**WORKING DATA**
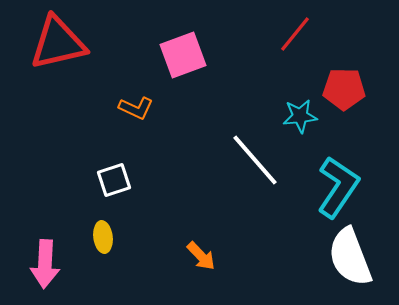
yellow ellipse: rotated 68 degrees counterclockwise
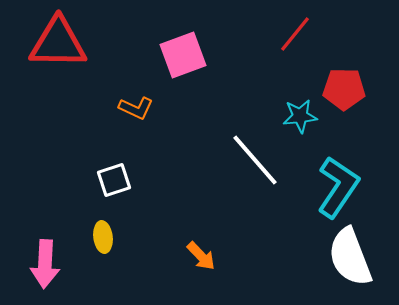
red triangle: rotated 14 degrees clockwise
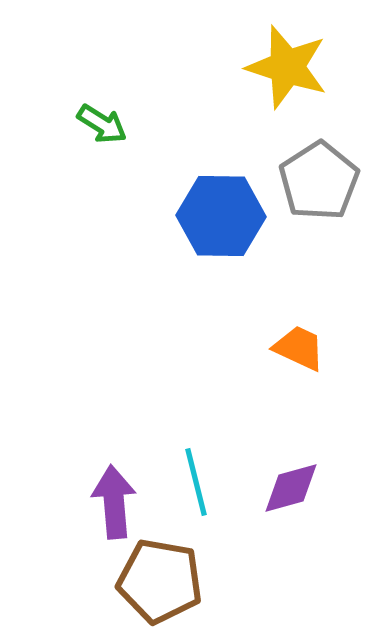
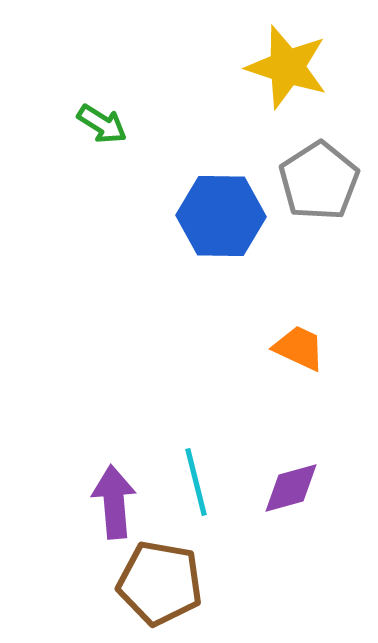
brown pentagon: moved 2 px down
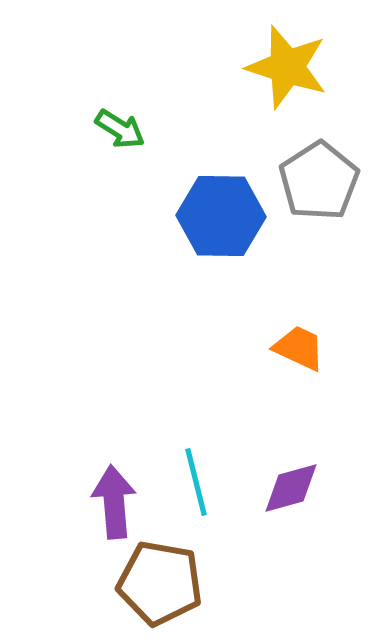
green arrow: moved 18 px right, 5 px down
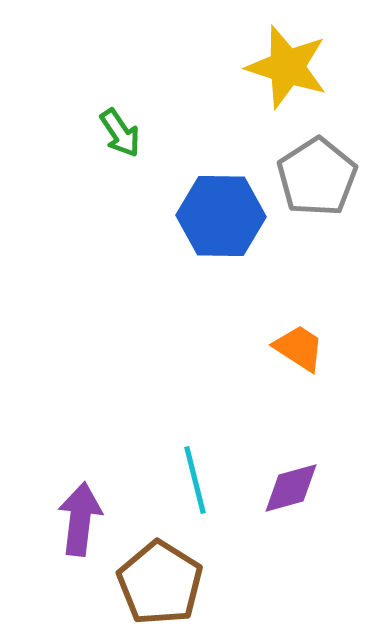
green arrow: moved 4 px down; rotated 24 degrees clockwise
gray pentagon: moved 2 px left, 4 px up
orange trapezoid: rotated 8 degrees clockwise
cyan line: moved 1 px left, 2 px up
purple arrow: moved 34 px left, 17 px down; rotated 12 degrees clockwise
brown pentagon: rotated 22 degrees clockwise
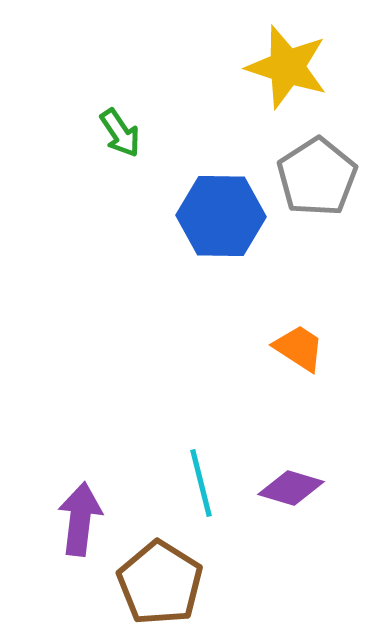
cyan line: moved 6 px right, 3 px down
purple diamond: rotated 32 degrees clockwise
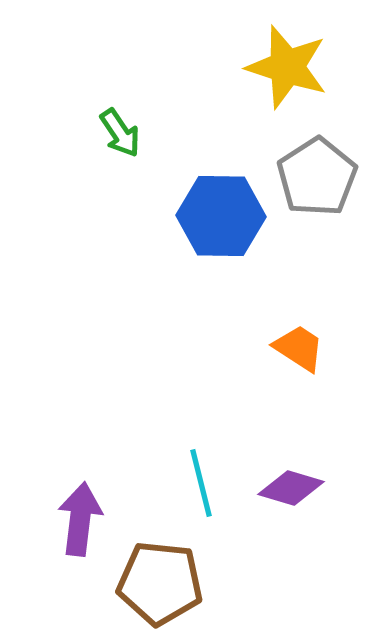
brown pentagon: rotated 26 degrees counterclockwise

**YOUR TASK**
Copy out every line of text in the data above, word for word, leaving out the pictures.

**OUTPUT OF THE TASK**
yellow ellipse: rotated 68 degrees counterclockwise
red triangle: rotated 14 degrees clockwise
brown pentagon: moved 2 px down
green arrow: moved 18 px right, 5 px down
green arrow: moved 4 px down; rotated 24 degrees clockwise
gray pentagon: moved 2 px left, 4 px up
orange trapezoid: rotated 8 degrees clockwise
cyan line: moved 1 px left, 2 px up
purple arrow: moved 34 px left, 17 px down; rotated 12 degrees clockwise
brown pentagon: rotated 22 degrees clockwise
cyan line: moved 6 px right, 3 px down
purple diamond: rotated 32 degrees clockwise
brown pentagon: rotated 26 degrees counterclockwise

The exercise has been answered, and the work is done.